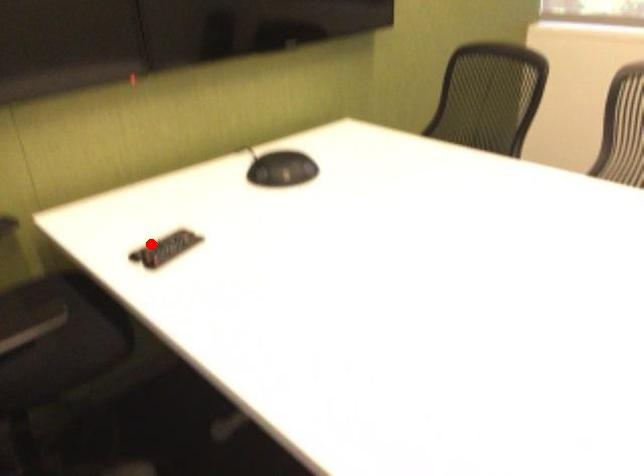
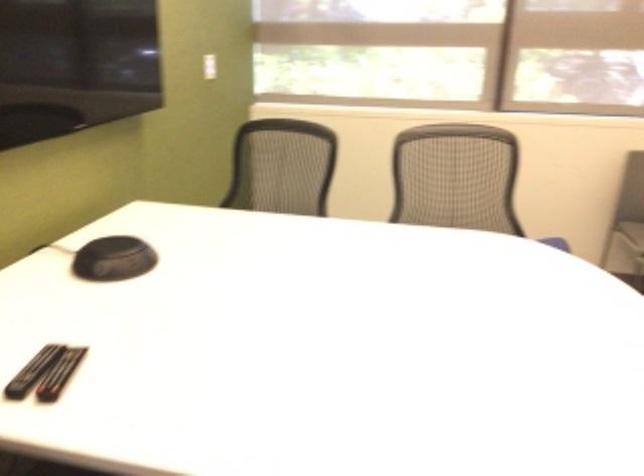
Question: I am providing you with two images of the same scene from different viewpoints. A red point is marked on the first image. Can you still see the location of the red point in image 2?

Choices:
 (A) Yes
 (B) No

Answer: (A)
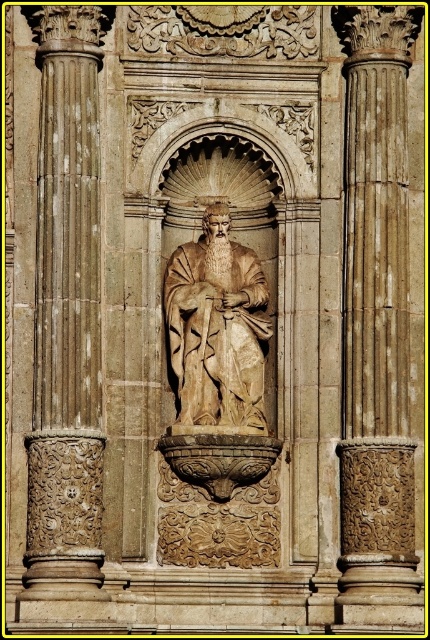
You are an art conservator assessing the structural integrity of the beige stone column at center and the beige stone statue at center. Given that the column is larger, which object might require more support to prevent collapse?

The beige stone column at center is larger in size than the beige stone statue at center, so it might require more support to prevent collapse due to its greater mass and potential structural demands.

You are an architect planning to install a protective glass panel between the carved stone column at center and the beige stone statue at center. The glass panel must be 6 meters long. Will the glass panel fit between them?

The carved stone column at center and beige stone statue at center are 5.84 meters apart. Since the glass panel is 6 meters long, which is longer than the distance between them, it will not fit between them.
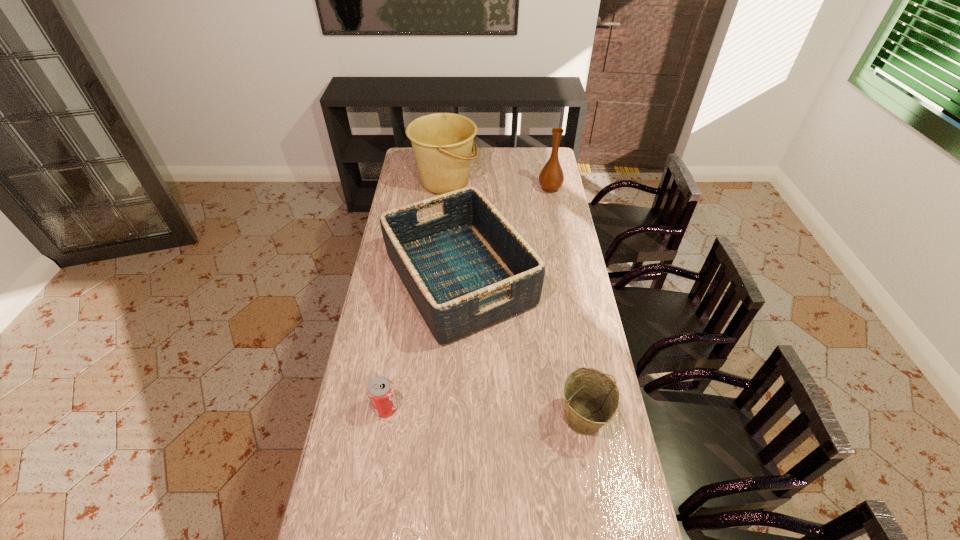
Locate an element on the screen. object positioned at the far edge is located at coordinates (442, 143).

I want to click on bucket that is positioned at the left edge, so click(442, 143).

I want to click on basket present at the left edge, so click(466, 268).

Identify the location of soda can situated at the left edge. The image size is (960, 540). (381, 393).

Where is `vase at the right edge`? This screenshot has width=960, height=540. vase at the right edge is located at coordinates (551, 177).

Find the location of a particular element. This screenshot has width=960, height=540. wine bucket positioned at the right edge is located at coordinates (591, 398).

Locate an element on the screen. The width and height of the screenshot is (960, 540). object present at the far left corner is located at coordinates (442, 143).

This screenshot has height=540, width=960. Identify the location of vacant space at the far edge of the desktop. (488, 150).

Locate an element on the screen. The width and height of the screenshot is (960, 540). vacant space at the left edge of the desktop is located at coordinates (384, 289).

In the image, there is a desktop. Identify the location of vacant space at the right edge. (594, 433).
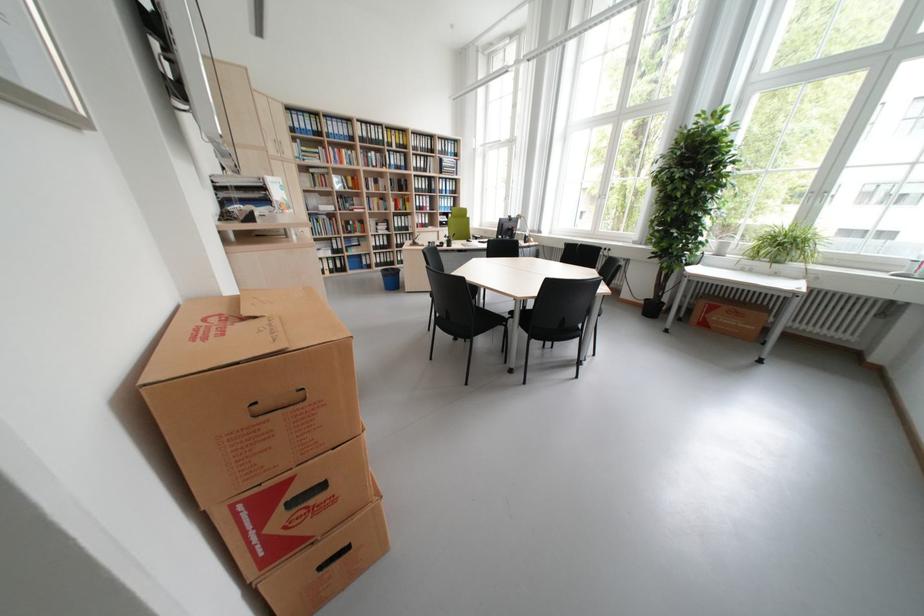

++++++++++

**Task brief**
Reproduce the material above verbatim, keeping every line of text and omitting the pictures.

**Solved exercise**
Question: I am providing you with two images of the same scene from different viewpoints. A red point is marked on the first image. Can you still see the location of the red point in image 2?

Choices:
 (A) Yes
 (B) No

Answer: (A)
You are an art conservator assessing the structural integrity of the beige stone column at center and the beige stone statue at center. Given that the column is larger, which object might require more support to prevent collapse?

The beige stone column at center is larger in size than the beige stone statue at center, so it might require more support to prevent collapse due to its greater mass and potential structural demands.

You are an architect planning to install a protective glass panel between the carved stone column at center and the beige stone statue at center. The glass panel must be 6 meters long. Will the glass panel fit between them?

The carved stone column at center and beige stone statue at center are 5.84 meters apart. Since the glass panel is 6 meters long, which is longer than the distance between them, it will not fit between them.
Locate an element on the screen. object positioned at the far edge is located at coordinates (442, 143).

I want to click on bucket that is positioned at the left edge, so click(442, 143).

I want to click on basket present at the left edge, so click(466, 268).

Identify the location of soda can situated at the left edge. The image size is (960, 540). (381, 393).

Where is `vase at the right edge`? This screenshot has width=960, height=540. vase at the right edge is located at coordinates (551, 177).

Find the location of a particular element. This screenshot has width=960, height=540. wine bucket positioned at the right edge is located at coordinates (591, 398).

Locate an element on the screen. The width and height of the screenshot is (960, 540). object present at the far left corner is located at coordinates (442, 143).

This screenshot has height=540, width=960. Identify the location of vacant space at the far edge of the desktop. (488, 150).

Locate an element on the screen. The width and height of the screenshot is (960, 540). vacant space at the left edge of the desktop is located at coordinates (384, 289).

In the image, there is a desktop. Identify the location of vacant space at the right edge. (594, 433).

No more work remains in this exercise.